# [EXERCISE INPUT]
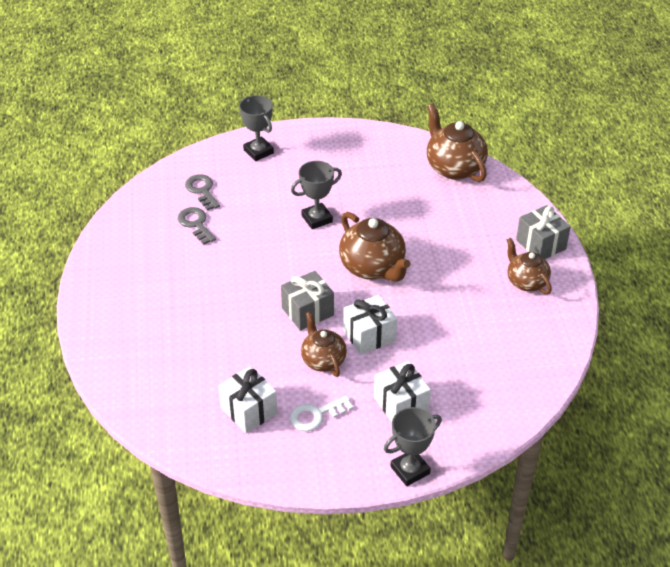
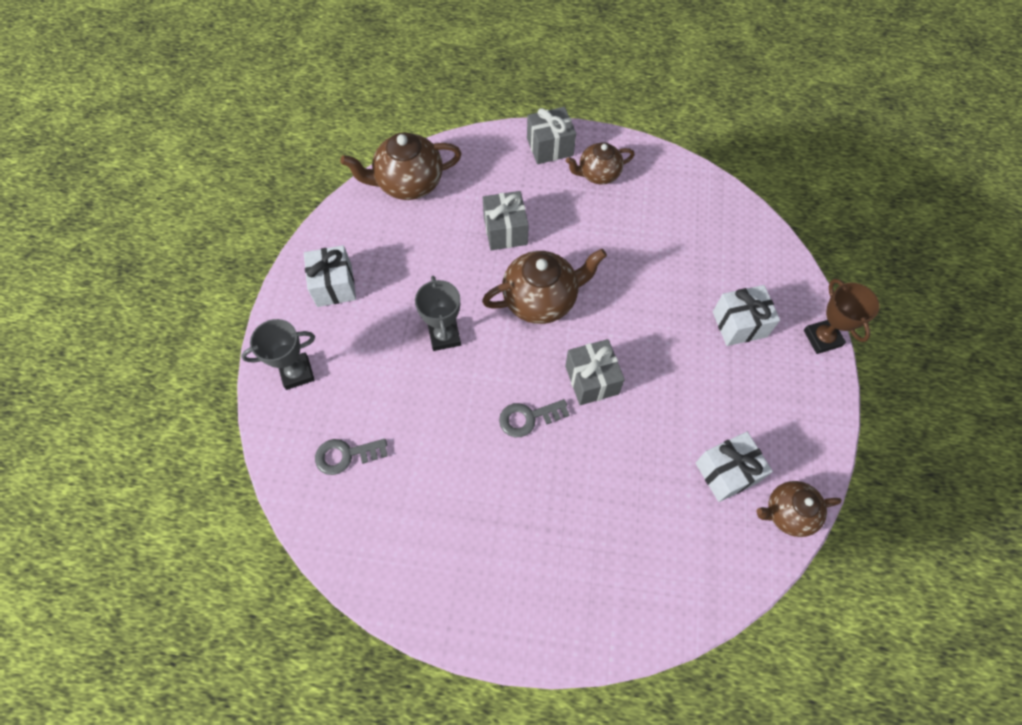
camera: 75 degrees left, 20 degrees up
(196, 224) = (407, 475): grey key -> grey key (528, 418)
(316, 415) = (743, 406): white key -> none
(323, 360) = (667, 381): brown teapot -> brown teapot (788, 513)
(369, 335) = (640, 328): white gift -> white gift (334, 285)
(410, 470) = (822, 338): grey trophy -> brown trophy
(433, 233) = (505, 231): none -> grey gift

# [PROMPT]
Could you copy out every record exactly, minus the pictures?

# [YOUR RESPONSE]
camera: 75 degrees left, 20 degrees up
(196, 224) = (407, 475): grey key -> grey key (528, 418)
(316, 415) = (743, 406): white key -> none
(323, 360) = (667, 381): brown teapot -> brown teapot (788, 513)
(369, 335) = (640, 328): white gift -> white gift (334, 285)
(410, 470) = (822, 338): grey trophy -> brown trophy
(433, 233) = (505, 231): none -> grey gift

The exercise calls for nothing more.